_DATASET EXTRACT_.
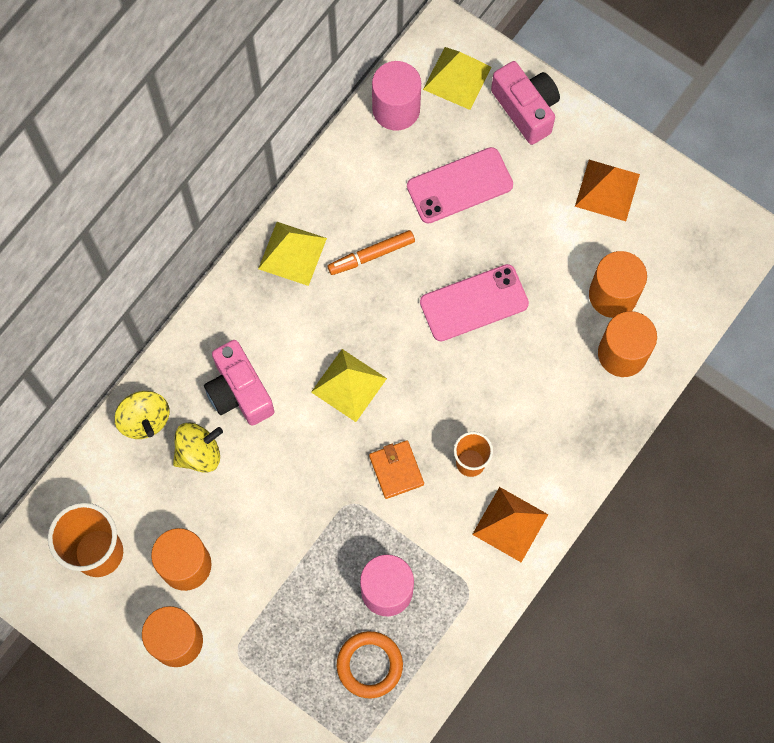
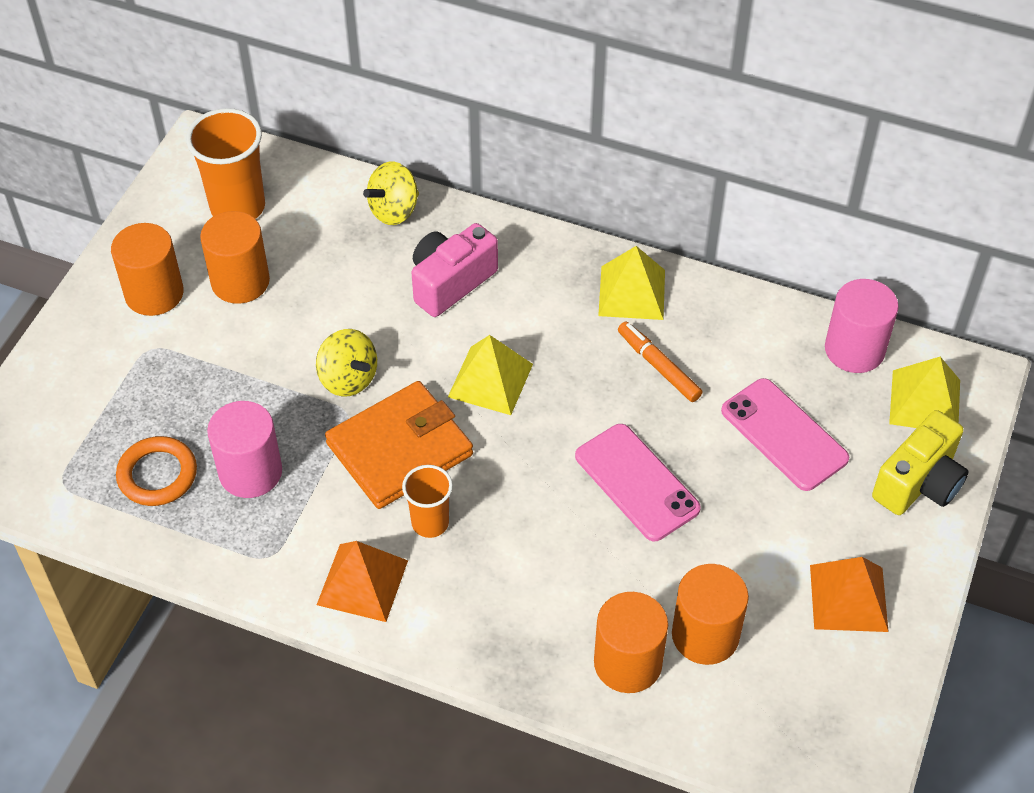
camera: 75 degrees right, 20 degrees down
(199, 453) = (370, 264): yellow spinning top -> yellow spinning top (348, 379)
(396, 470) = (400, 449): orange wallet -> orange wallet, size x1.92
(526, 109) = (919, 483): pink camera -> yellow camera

_WHAT TO WORK ON_.
Return the material verbatim; the images are not to appear in the copy.

_YOUR RESPONSE_.
camera: 75 degrees right, 20 degrees down
(199, 453) = (370, 264): yellow spinning top -> yellow spinning top (348, 379)
(396, 470) = (400, 449): orange wallet -> orange wallet, size x1.92
(526, 109) = (919, 483): pink camera -> yellow camera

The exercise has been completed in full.